Exercise requirements:
Write out the listing below from the line containing "white bell [601,312,637,365]" to its last line, unaltered, ends included.

Records supplied:
....
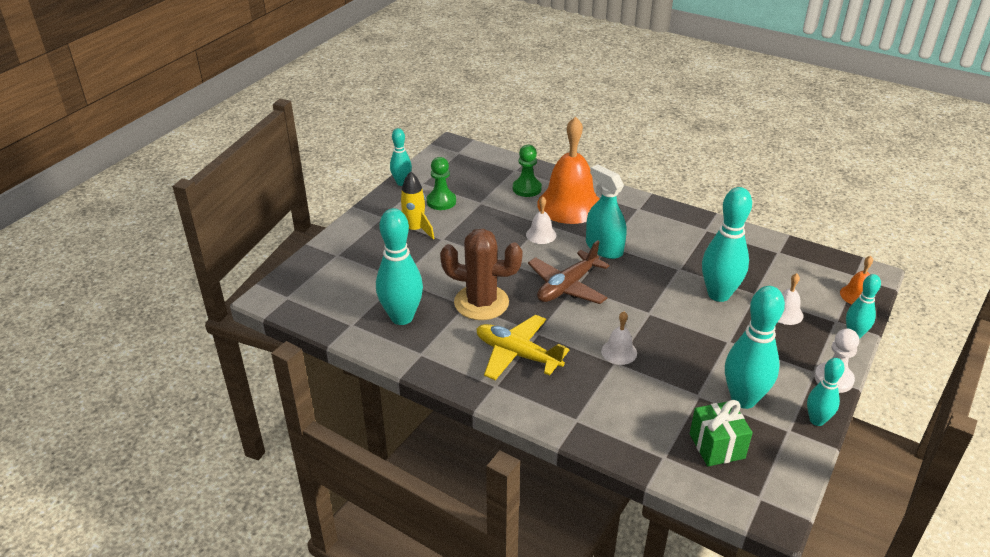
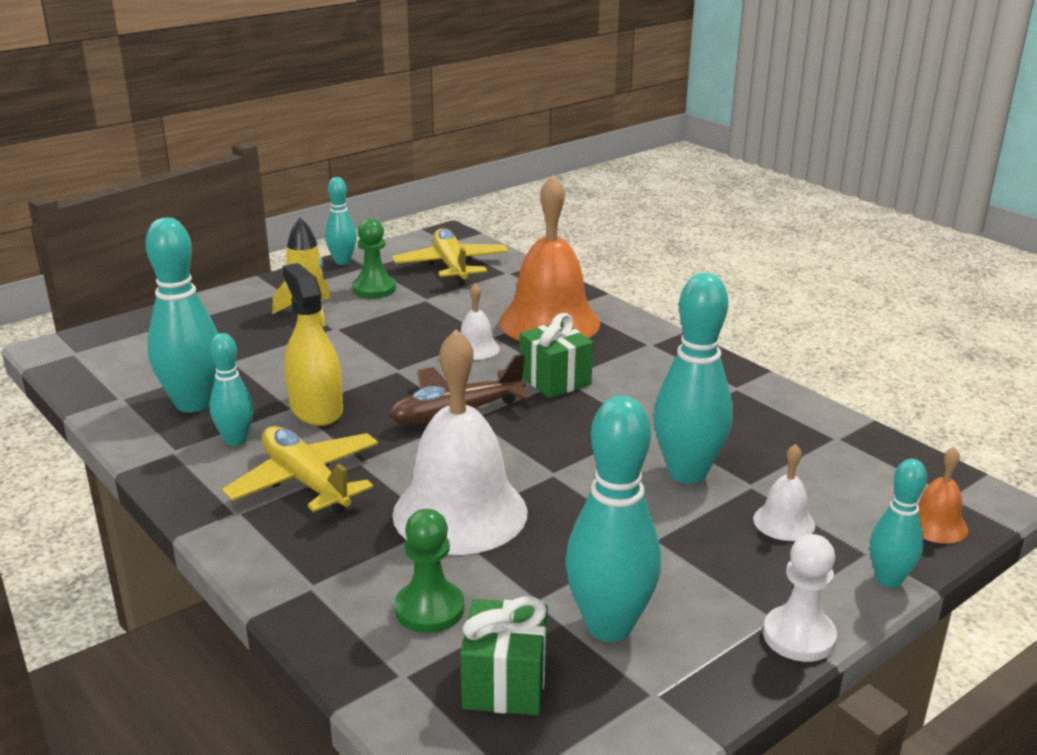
camera: 20 degrees right, 10 degrees down
brown cactus [440,229,523,320] -> yellow spray bottle [283,263,343,426]
green pawn [513,145,542,197] -> green pawn moved to [395,509,464,633]
turquoise spray bottle [586,165,627,259] -> green gift [520,313,593,398]
white bell [601,312,637,365] -> white bell [392,329,528,555], size x2.24
turquoise bowling pin [807,358,845,426] -> turquoise bowling pin moved to [210,333,253,446]
none -> yellow plane [392,228,509,285]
....
Response to the task:
white bell [601,312,637,365] -> white bell [392,329,528,555], size x2.24
turquoise bowling pin [807,358,845,426] -> turquoise bowling pin moved to [210,333,253,446]
none -> yellow plane [392,228,509,285]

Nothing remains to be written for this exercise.